__DATA FOR ANALYSIS__.
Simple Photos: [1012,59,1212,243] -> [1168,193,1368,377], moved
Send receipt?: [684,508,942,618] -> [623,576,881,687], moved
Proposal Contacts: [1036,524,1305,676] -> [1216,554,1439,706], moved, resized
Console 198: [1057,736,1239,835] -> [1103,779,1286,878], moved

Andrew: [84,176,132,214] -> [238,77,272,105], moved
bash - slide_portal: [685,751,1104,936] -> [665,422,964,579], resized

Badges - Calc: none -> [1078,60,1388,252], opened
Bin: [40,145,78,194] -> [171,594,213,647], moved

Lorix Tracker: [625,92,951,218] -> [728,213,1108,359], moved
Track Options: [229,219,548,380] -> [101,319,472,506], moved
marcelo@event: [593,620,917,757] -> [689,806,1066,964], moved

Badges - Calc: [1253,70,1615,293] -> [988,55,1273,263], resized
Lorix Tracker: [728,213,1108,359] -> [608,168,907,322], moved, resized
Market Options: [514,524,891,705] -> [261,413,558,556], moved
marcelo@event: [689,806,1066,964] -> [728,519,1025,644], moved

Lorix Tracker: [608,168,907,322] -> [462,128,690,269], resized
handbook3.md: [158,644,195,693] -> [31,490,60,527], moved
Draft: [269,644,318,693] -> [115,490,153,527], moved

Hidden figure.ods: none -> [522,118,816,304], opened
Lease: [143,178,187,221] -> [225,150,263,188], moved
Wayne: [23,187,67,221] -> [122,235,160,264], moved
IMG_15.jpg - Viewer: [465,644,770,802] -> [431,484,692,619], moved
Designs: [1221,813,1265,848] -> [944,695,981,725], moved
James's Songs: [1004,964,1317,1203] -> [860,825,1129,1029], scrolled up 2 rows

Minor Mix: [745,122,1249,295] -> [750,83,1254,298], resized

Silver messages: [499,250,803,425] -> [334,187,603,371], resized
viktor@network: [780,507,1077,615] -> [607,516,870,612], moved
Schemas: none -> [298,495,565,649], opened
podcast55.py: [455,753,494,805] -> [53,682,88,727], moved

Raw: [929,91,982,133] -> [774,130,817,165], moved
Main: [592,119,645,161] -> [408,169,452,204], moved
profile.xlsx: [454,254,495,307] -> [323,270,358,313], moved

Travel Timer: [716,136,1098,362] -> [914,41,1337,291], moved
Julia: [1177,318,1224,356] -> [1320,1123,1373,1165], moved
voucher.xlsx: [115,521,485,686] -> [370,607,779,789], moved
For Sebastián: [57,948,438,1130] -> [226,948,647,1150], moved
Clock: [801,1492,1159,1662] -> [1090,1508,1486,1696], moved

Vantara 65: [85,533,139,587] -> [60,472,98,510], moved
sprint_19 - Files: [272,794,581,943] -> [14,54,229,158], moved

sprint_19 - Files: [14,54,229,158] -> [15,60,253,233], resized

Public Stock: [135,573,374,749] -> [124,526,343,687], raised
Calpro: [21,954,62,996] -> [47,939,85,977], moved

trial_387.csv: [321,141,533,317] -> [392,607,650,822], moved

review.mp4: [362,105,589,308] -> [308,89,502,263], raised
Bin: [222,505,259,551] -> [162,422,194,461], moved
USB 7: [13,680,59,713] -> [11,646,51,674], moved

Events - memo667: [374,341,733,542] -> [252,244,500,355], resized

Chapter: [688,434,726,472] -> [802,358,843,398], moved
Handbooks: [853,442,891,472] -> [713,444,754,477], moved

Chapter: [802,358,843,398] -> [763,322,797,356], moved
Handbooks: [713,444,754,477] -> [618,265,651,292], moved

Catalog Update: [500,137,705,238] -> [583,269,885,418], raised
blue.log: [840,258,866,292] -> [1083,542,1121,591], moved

__REQUIRED WORK__. Your reply must repeat the records above exactly and in full.

__THE COMPLETED TASK__.
Simple Photos: [1012,59,1212,243] -> [1168,193,1368,377], moved
Send receipt?: [684,508,942,618] -> [623,576,881,687], moved
Proposal Contacts: [1036,524,1305,676] -> [1216,554,1439,706], moved, resized
Console 198: [1057,736,1239,835] -> [1103,779,1286,878], moved

Andrew: [84,176,132,214] -> [238,77,272,105], moved
bash - slide_portal: [685,751,1104,936] -> [665,422,964,579], resized

Badges - Calc: none -> [1078,60,1388,252], opened
Bin: [40,145,78,194] -> [171,594,213,647], moved

Lorix Tracker: [625,92,951,218] -> [728,213,1108,359], moved
Track Options: [229,219,548,380] -> [101,319,472,506], moved
marcelo@event: [593,620,917,757] -> [689,806,1066,964], moved

Badges - Calc: [1253,70,1615,293] -> [988,55,1273,263], resized
Lorix Tracker: [728,213,1108,359] -> [608,168,907,322], moved, resized
Market Options: [514,524,891,705] -> [261,413,558,556], moved
marcelo@event: [689,806,1066,964] -> [728,519,1025,644], moved

Lorix Tracker: [608,168,907,322] -> [462,128,690,269], resized
handbook3.md: [158,644,195,693] -> [31,490,60,527], moved
Draft: [269,644,318,693] -> [115,490,153,527], moved

Hidden figure.ods: none -> [522,118,816,304], opened
Lease: [143,178,187,221] -> [225,150,263,188], moved
Wayne: [23,187,67,221] -> [122,235,160,264], moved
IMG_15.jpg - Viewer: [465,644,770,802] -> [431,484,692,619], moved
Designs: [1221,813,1265,848] -> [944,695,981,725], moved
James's Songs: [1004,964,1317,1203] -> [860,825,1129,1029], scrolled up 2 rows

Minor Mix: [745,122,1249,295] -> [750,83,1254,298], resized

Silver messages: [499,250,803,425] -> [334,187,603,371], resized
viktor@network: [780,507,1077,615] -> [607,516,870,612], moved
Schemas: none -> [298,495,565,649], opened
podcast55.py: [455,753,494,805] -> [53,682,88,727], moved

Raw: [929,91,982,133] -> [774,130,817,165], moved
Main: [592,119,645,161] -> [408,169,452,204], moved
profile.xlsx: [454,254,495,307] -> [323,270,358,313], moved

Travel Timer: [716,136,1098,362] -> [914,41,1337,291], moved
Julia: [1177,318,1224,356] -> [1320,1123,1373,1165], moved
voucher.xlsx: [115,521,485,686] -> [370,607,779,789], moved
For Sebastián: [57,948,438,1130] -> [226,948,647,1150], moved
Clock: [801,1492,1159,1662] -> [1090,1508,1486,1696], moved

Vantara 65: [85,533,139,587] -> [60,472,98,510], moved
sprint_19 - Files: [272,794,581,943] -> [14,54,229,158], moved

sprint_19 - Files: [14,54,229,158] -> [15,60,253,233], resized

Public Stock: [135,573,374,749] -> [124,526,343,687], raised
Calpro: [21,954,62,996] -> [47,939,85,977], moved

trial_387.csv: [321,141,533,317] -> [392,607,650,822], moved

review.mp4: [362,105,589,308] -> [308,89,502,263], raised
Bin: [222,505,259,551] -> [162,422,194,461], moved
USB 7: [13,680,59,713] -> [11,646,51,674], moved

Events - memo667: [374,341,733,542] -> [252,244,500,355], resized

Chapter: [688,434,726,472] -> [802,358,843,398], moved
Handbooks: [853,442,891,472] -> [713,444,754,477], moved

Chapter: [802,358,843,398] -> [763,322,797,356], moved
Handbooks: [713,444,754,477] -> [618,265,651,292], moved

Catalog Update: [500,137,705,238] -> [583,269,885,418], raised
blue.log: [840,258,866,292] -> [1083,542,1121,591], moved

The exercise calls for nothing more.